_The task_
From the records below, please return each line that holds the word "button".

_Material for this exercise_
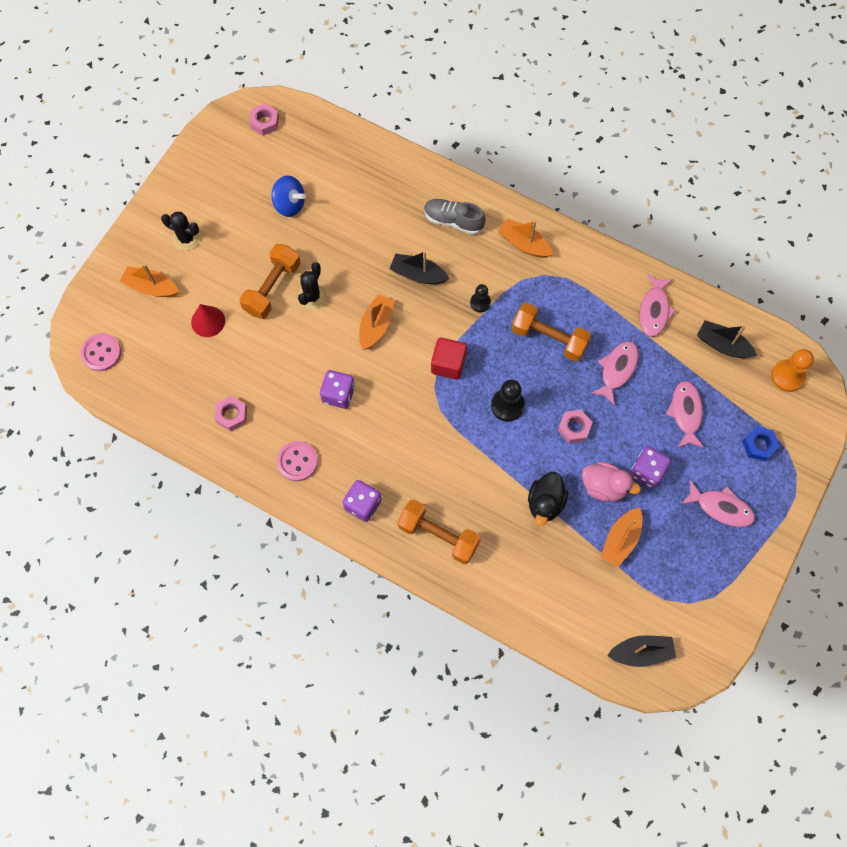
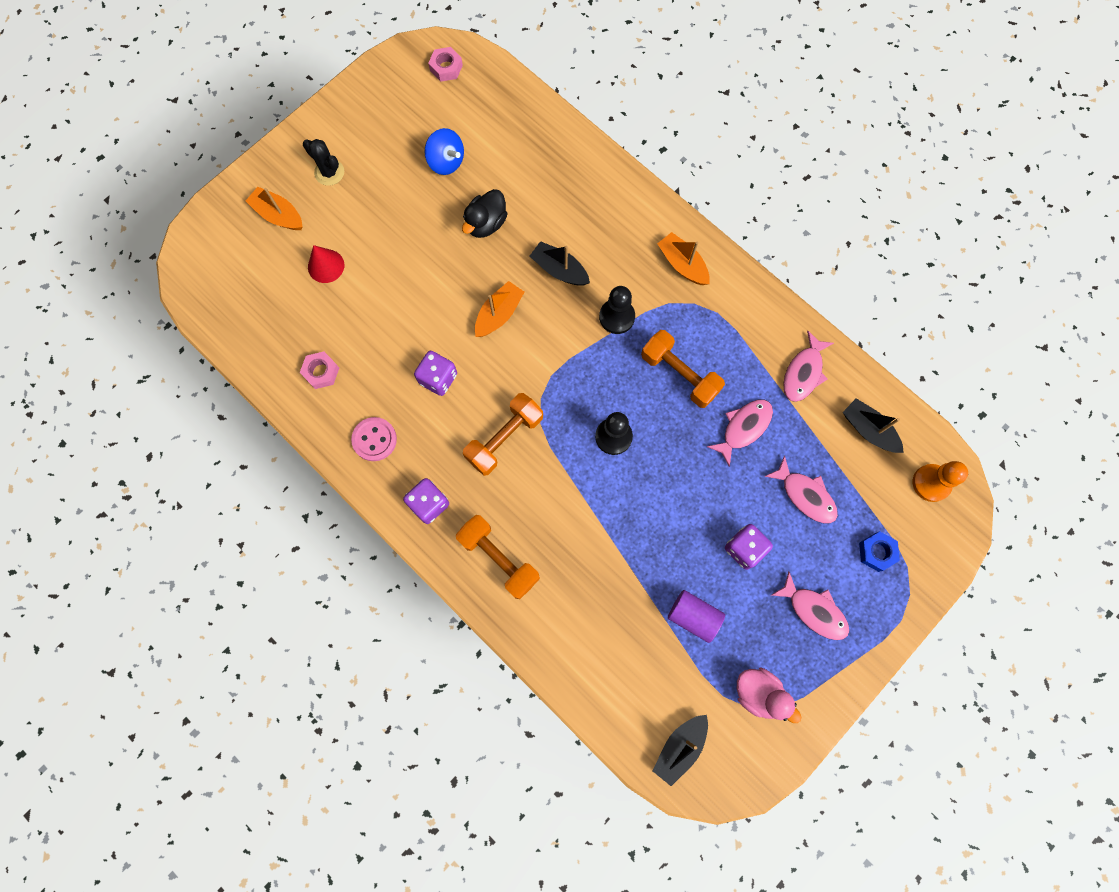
camera: 15 degrees right, 5 degrees up
(101, 353) = (208, 272): pink button -> none
(272, 288) = (402, 246): orange dumbbell -> orange dumbbell (504, 438)
(312, 296) = (441, 266): black cactus -> none
(448, 364) = (563, 375): red cube -> none
(453, 220) = (613, 221): grey shoe -> none
(480, 303) = (617, 317): black pawn -> black pawn, size x1.56
(545, 503) = (623, 554): black duck -> black duck (486, 223)
(574, 428) = (678, 480): pink nut -> none
(604, 486) = (692, 553): pink duck -> pink duck (759, 693)
(620, 540) = (693, 616): orange boat -> purple cylinder
(641, 652) = (679, 747): black boat -> black boat turned 120 degrees clockwise
(685, 413) = (805, 495): pink fish -> pink fish turned 120 degrees clockwise

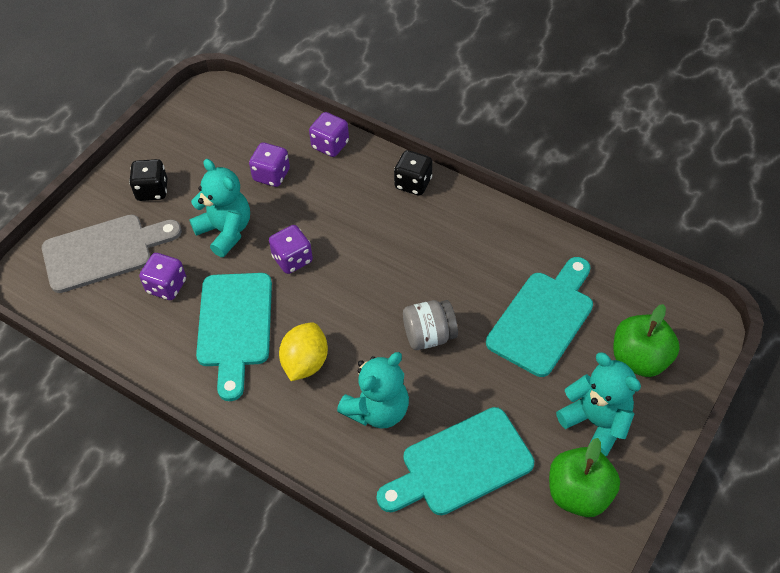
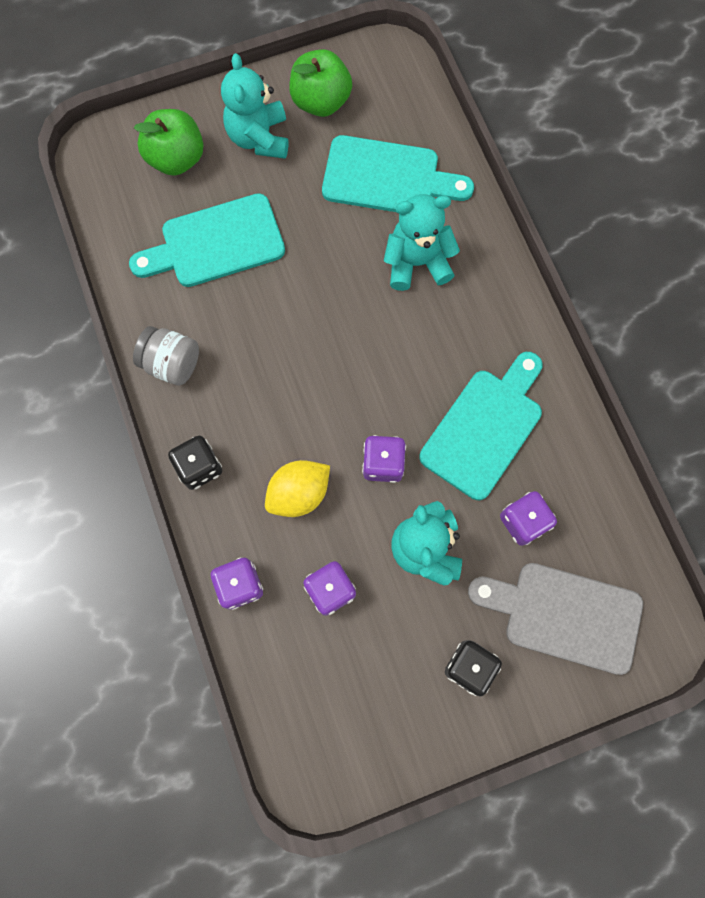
camera: 145 degrees left, 20 degrees up
(305, 362) = (446, 346): yellow lemon -> yellow lemon (299, 493)
(429, 335) = (322, 296): grey jar -> grey jar (172, 363)

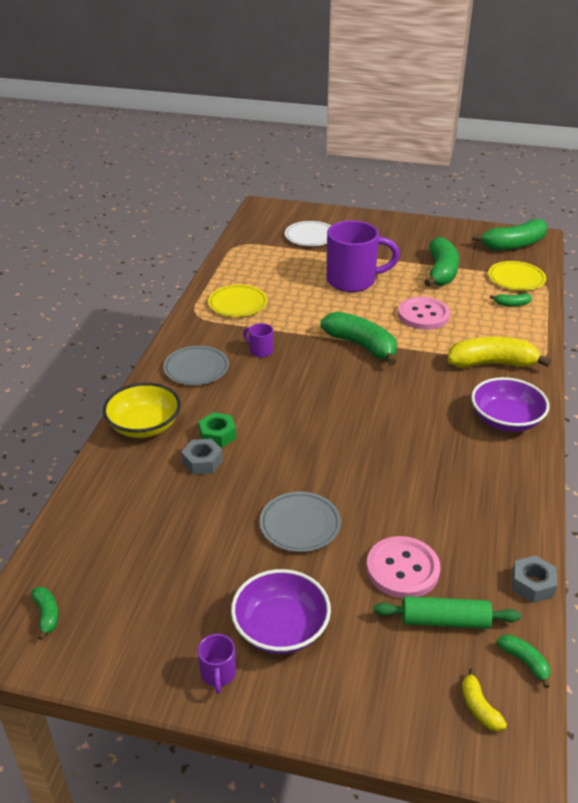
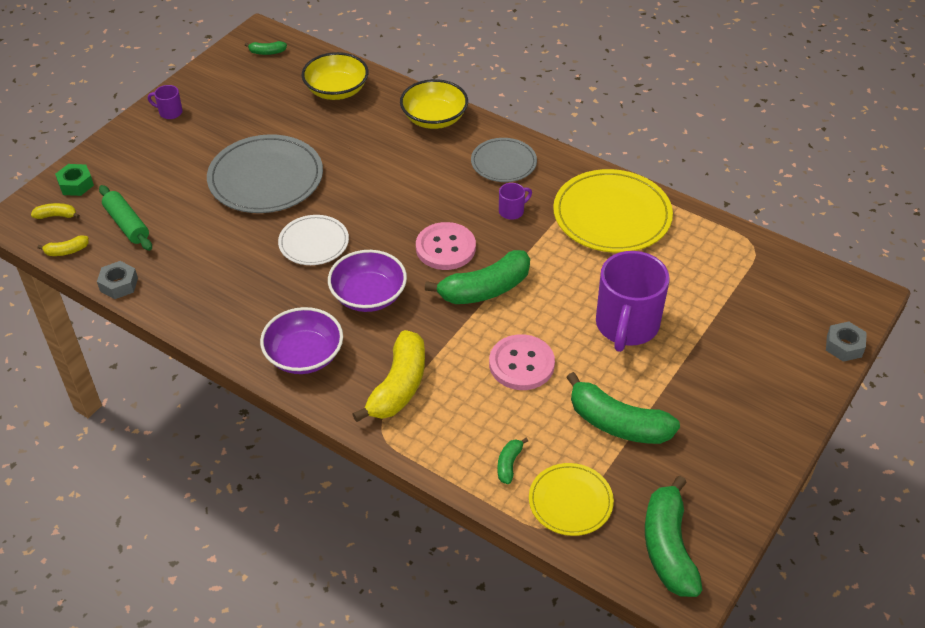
camera: 110 degrees right, 10 degrees up
(116, 516) = (336, 90): none -> yellow bowl
(202, 462) = (369, 142): grey nut -> grey nut (844, 346)
(217, 435) = (397, 157): green nut -> green nut (76, 184)
(238, 303) = (612, 215): yellow plate -> yellow plate, size x1.72
(281, 628) = (182, 146): purple bowl -> purple bowl (368, 295)
(300, 524) = (266, 178): grey plate -> grey plate, size x1.72
(310, 236) = (760, 320): white plate -> white plate (314, 242)
(402, 569) = (185, 219): pink button -> pink button (445, 248)
(445, 621) = (127, 224): green rolling pin -> green rolling pin turned 60 degrees counterclockwise
(524, 662) = (66, 251): green banana -> yellow banana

_Task solution_
(101, 353) = (208, 272): pink button -> none
(402, 569) = (185, 219): pink button -> pink button (445, 248)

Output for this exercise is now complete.